Directions for this task> Pictures are to be left out; every line from the one that holds "purple carrot: 2 -> 1" to the end of the data is to be retyped exactly.

......

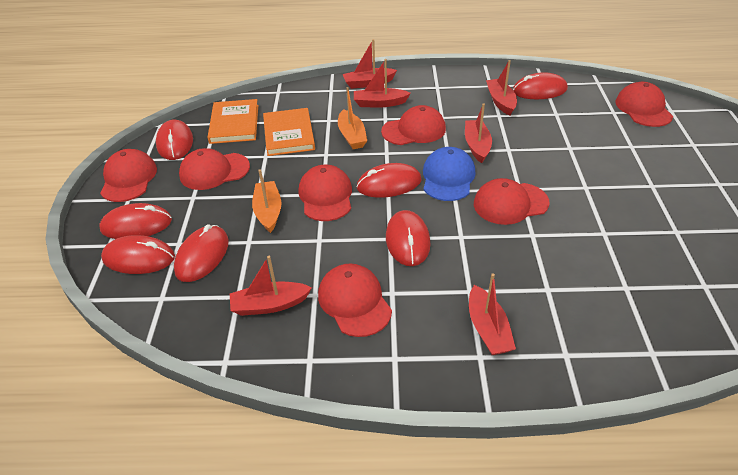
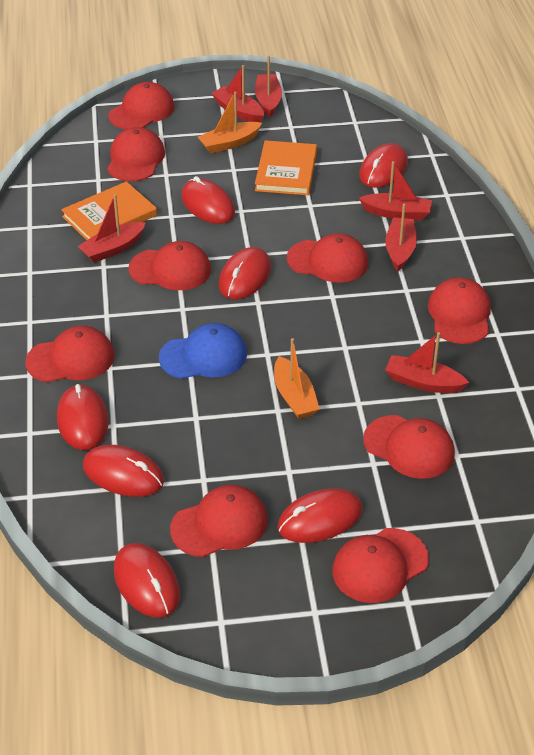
red cap: 7 -> 9

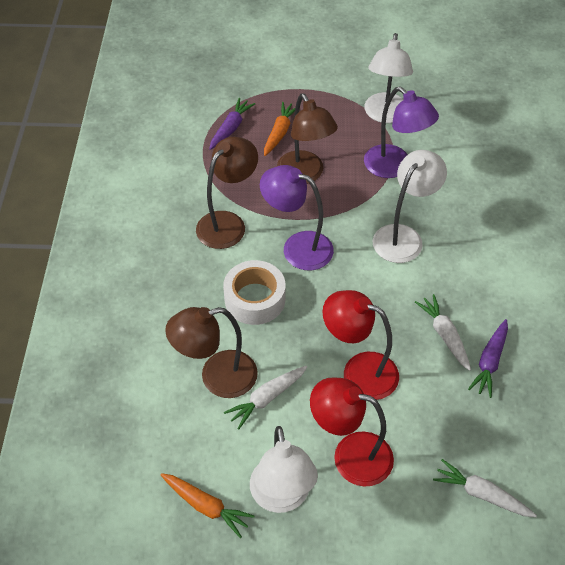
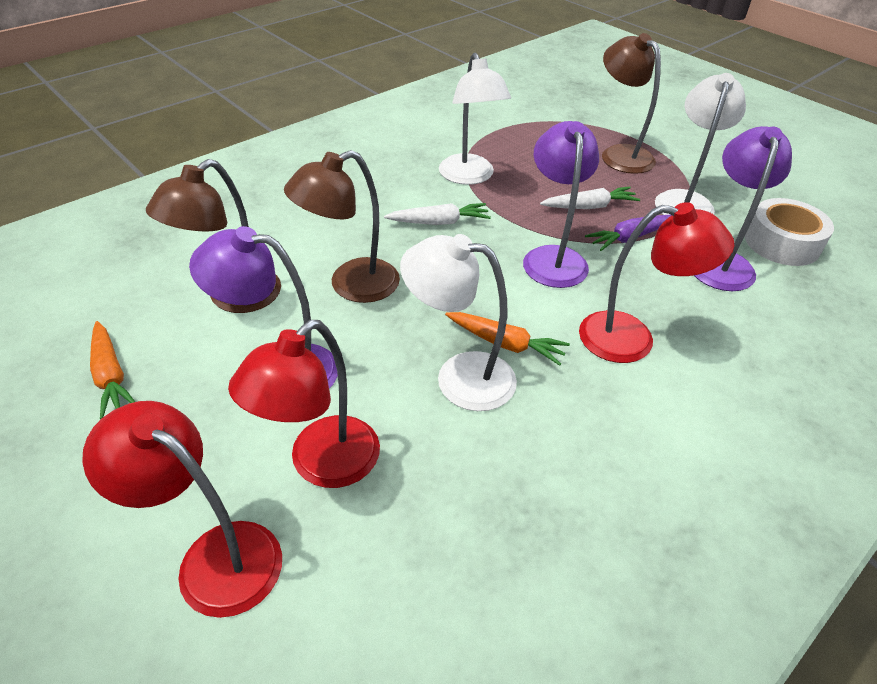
purple carrot: 2 -> 1
purple lamp: 2 -> 3
red lamp: 2 -> 3
white carrot: 3 -> 2

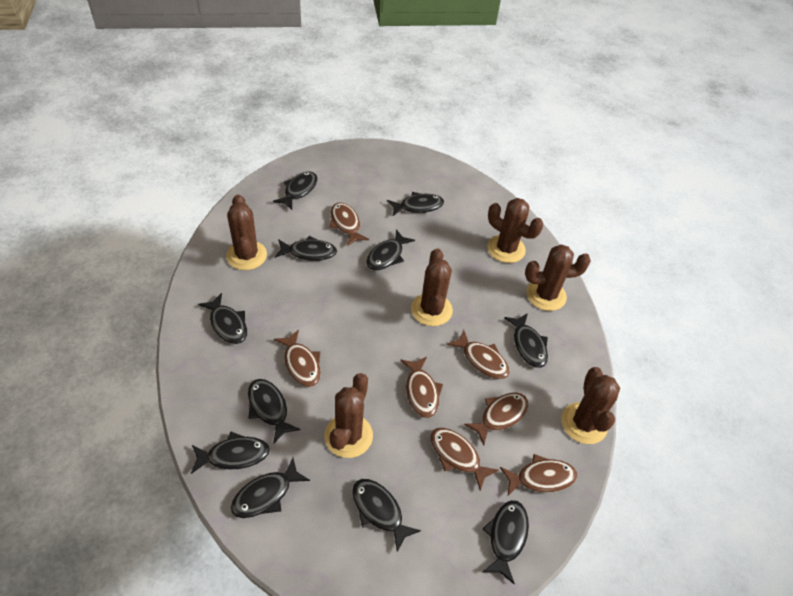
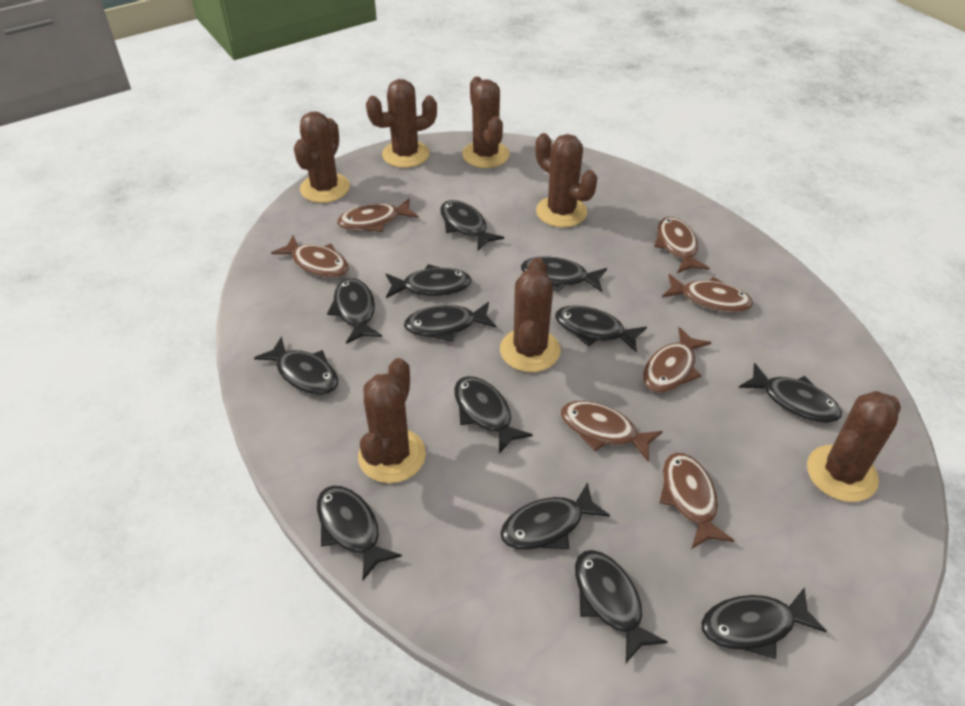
black fish: 11 -> 13
brown cactus: 6 -> 7

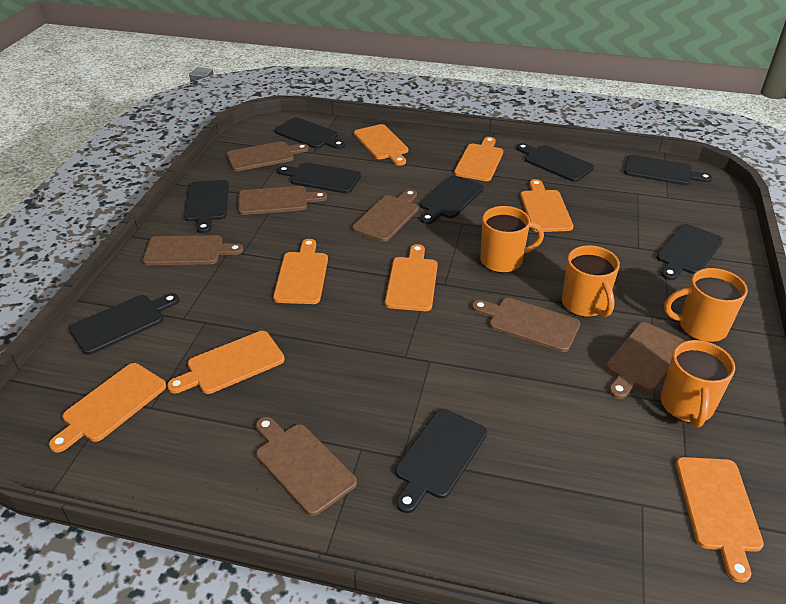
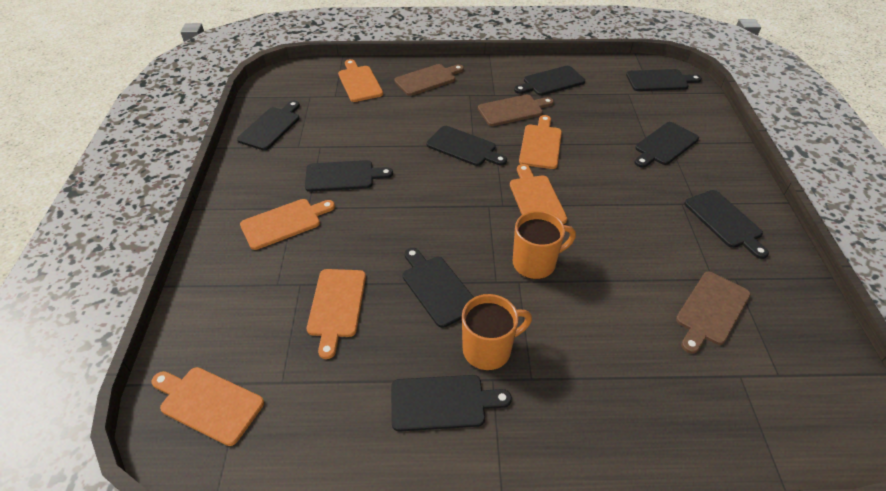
brown cutting board: 7 -> 3
orange cutting board: 8 -> 6
orange mug: 4 -> 2

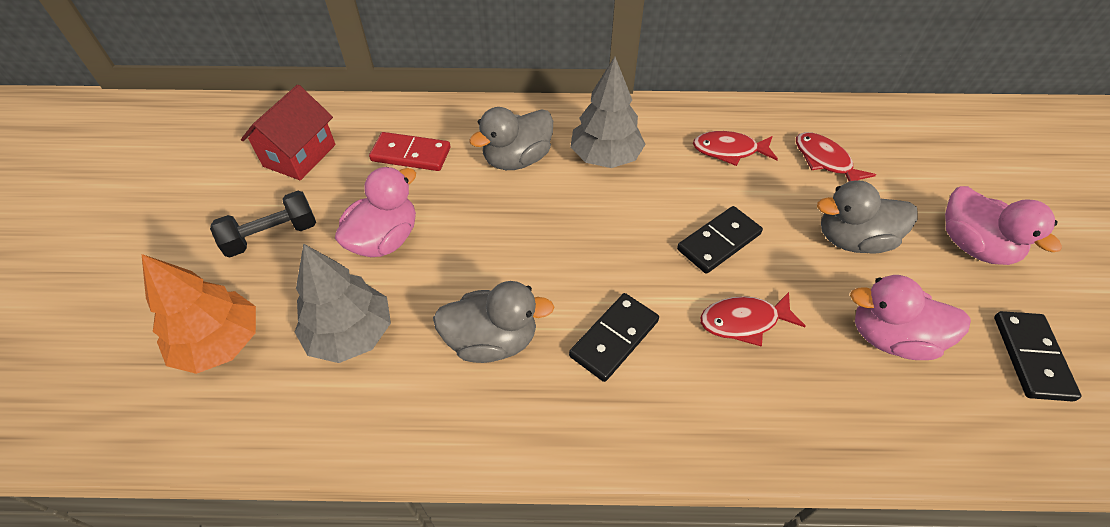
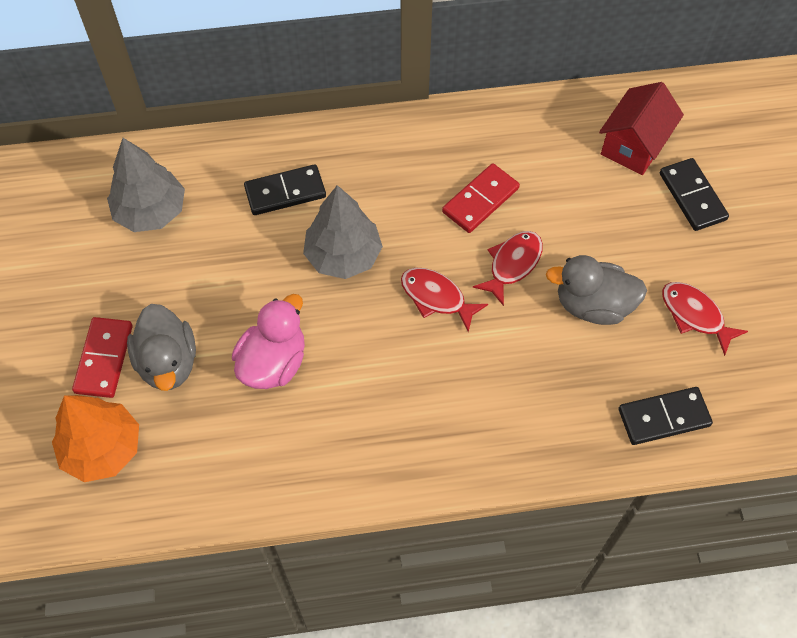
black dumbbell: 1 -> 0
grey duck: 3 -> 2
pink duck: 3 -> 1
red domino: 1 -> 2

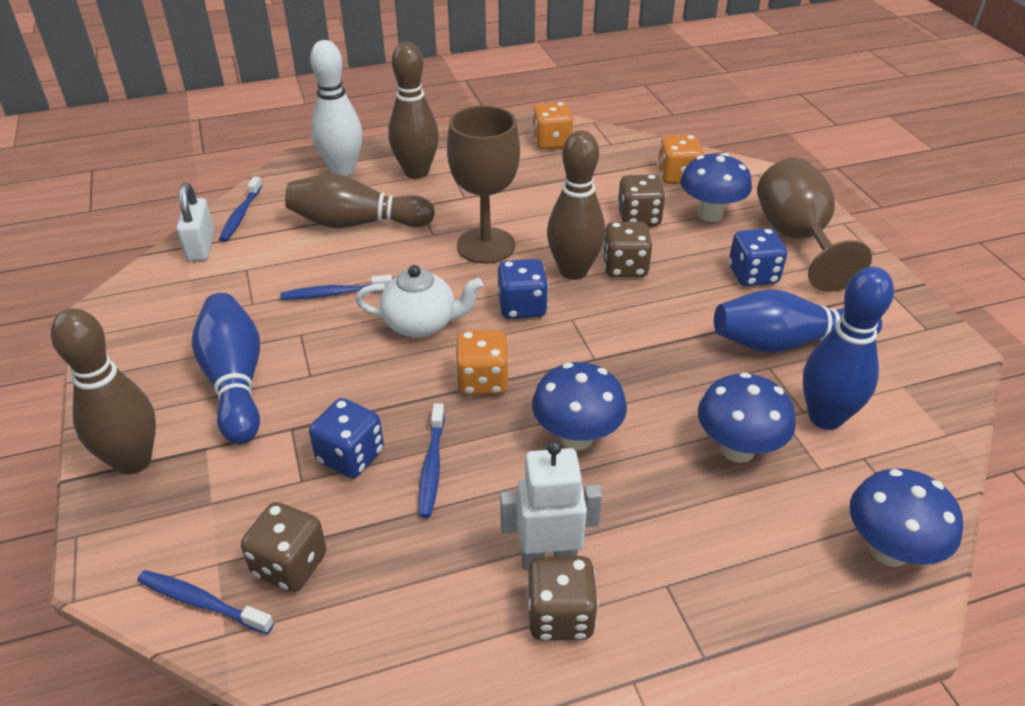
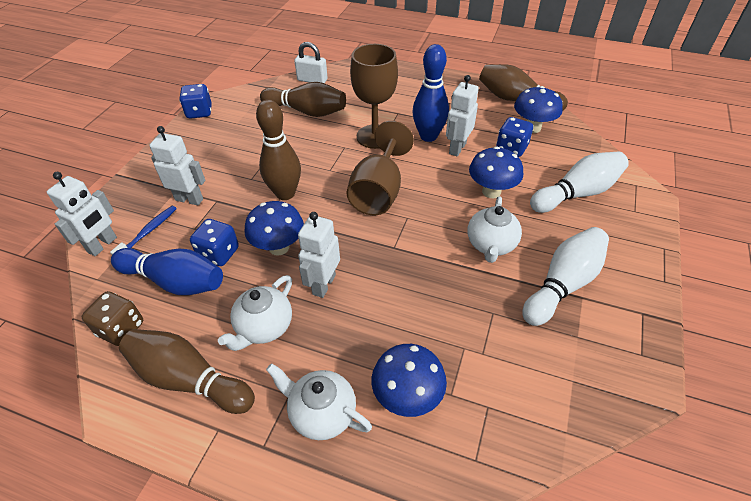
blue bowling pin: 3 -> 2
blue toothbrush: 4 -> 1
brown dice: 4 -> 1
orange dice: 3 -> 0
white bowling pin: 1 -> 2
white robot: 1 -> 4
white teapot: 1 -> 3

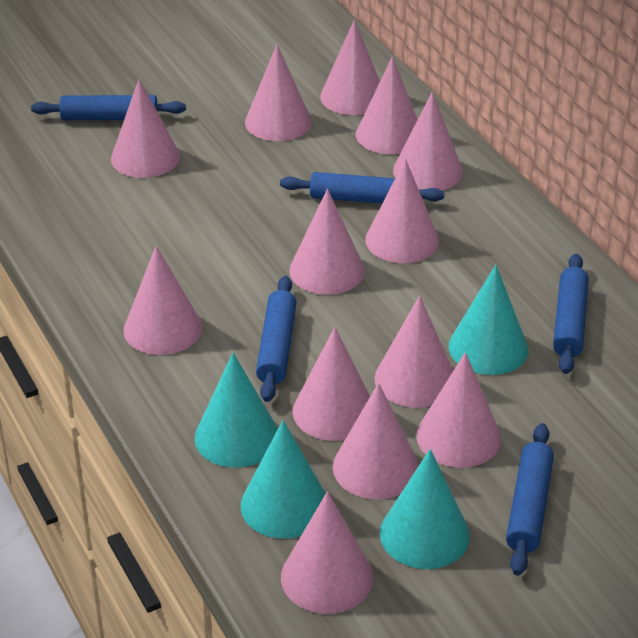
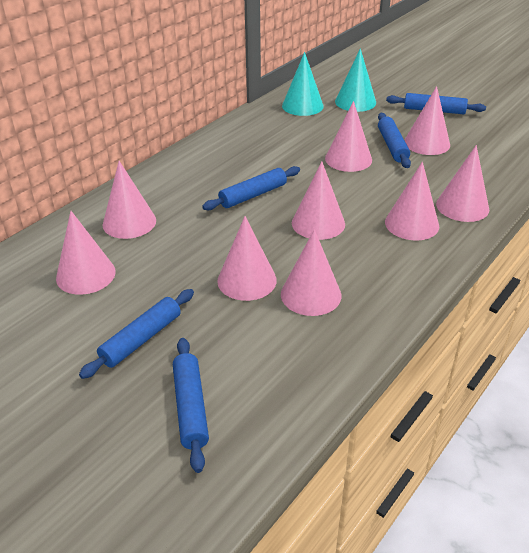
pink cone: 13 -> 9
turquoise cone: 4 -> 2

......

Your response>
purple carrot: 2 -> 1
purple lamp: 2 -> 3
red lamp: 2 -> 3
white carrot: 3 -> 2

black fish: 11 -> 13
brown cactus: 6 -> 7

brown cutting board: 7 -> 3
orange cutting board: 8 -> 6
orange mug: 4 -> 2

black dumbbell: 1 -> 0
grey duck: 3 -> 2
pink duck: 3 -> 1
red domino: 1 -> 2

blue bowling pin: 3 -> 2
blue toothbrush: 4 -> 1
brown dice: 4 -> 1
orange dice: 3 -> 0
white bowling pin: 1 -> 2
white robot: 1 -> 4
white teapot: 1 -> 3

pink cone: 13 -> 9
turquoise cone: 4 -> 2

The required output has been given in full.